Your objective: Please copy out every line in the entries that includes the word "brown".

Records supplied:
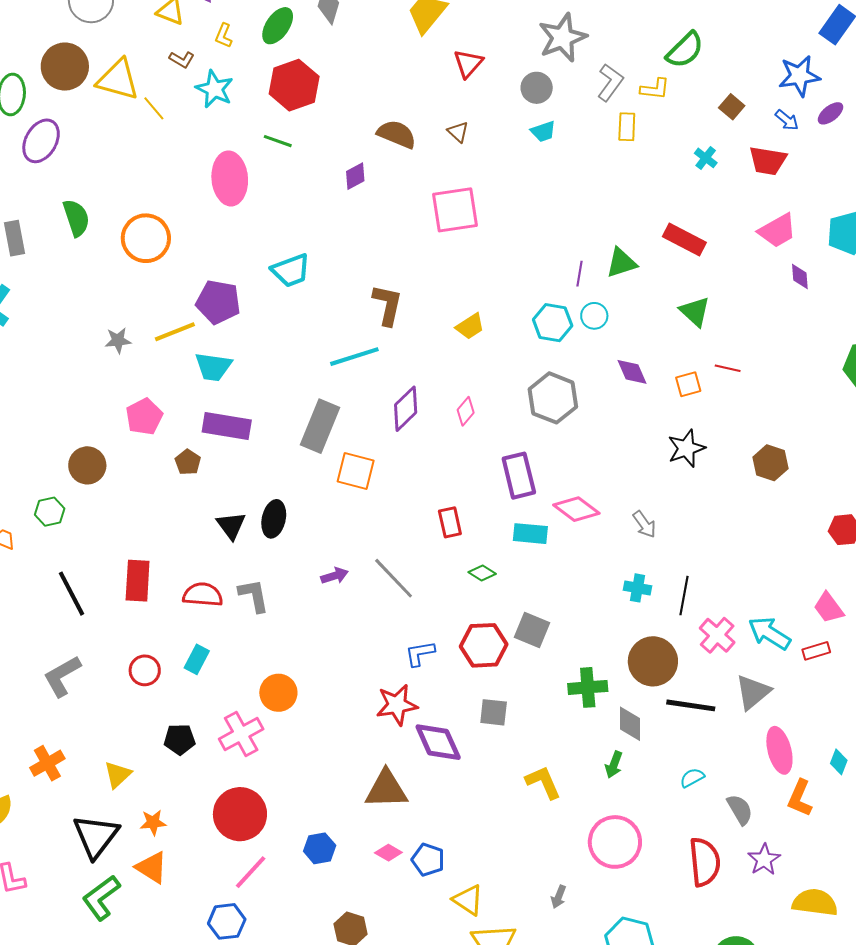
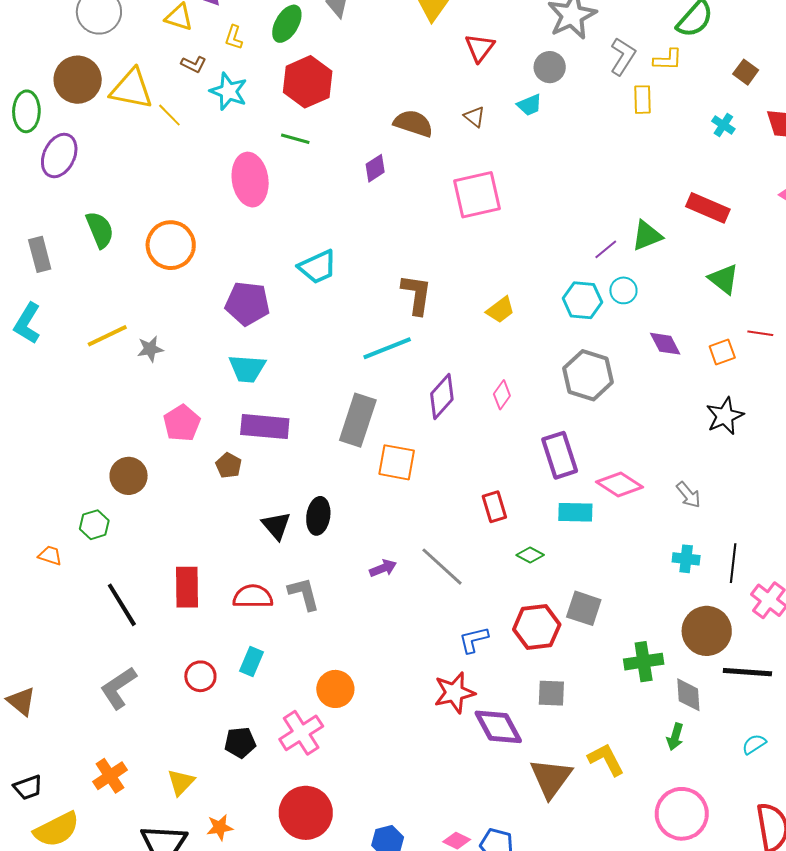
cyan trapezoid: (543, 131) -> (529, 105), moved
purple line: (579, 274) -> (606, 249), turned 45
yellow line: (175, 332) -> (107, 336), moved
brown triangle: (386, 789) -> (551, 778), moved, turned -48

--

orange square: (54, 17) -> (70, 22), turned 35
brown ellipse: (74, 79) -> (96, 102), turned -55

Exercise answer:
brown triangle: (386, 789) -> (551, 778), moved, turned -48
brown ellipse: (74, 79) -> (96, 102), turned -55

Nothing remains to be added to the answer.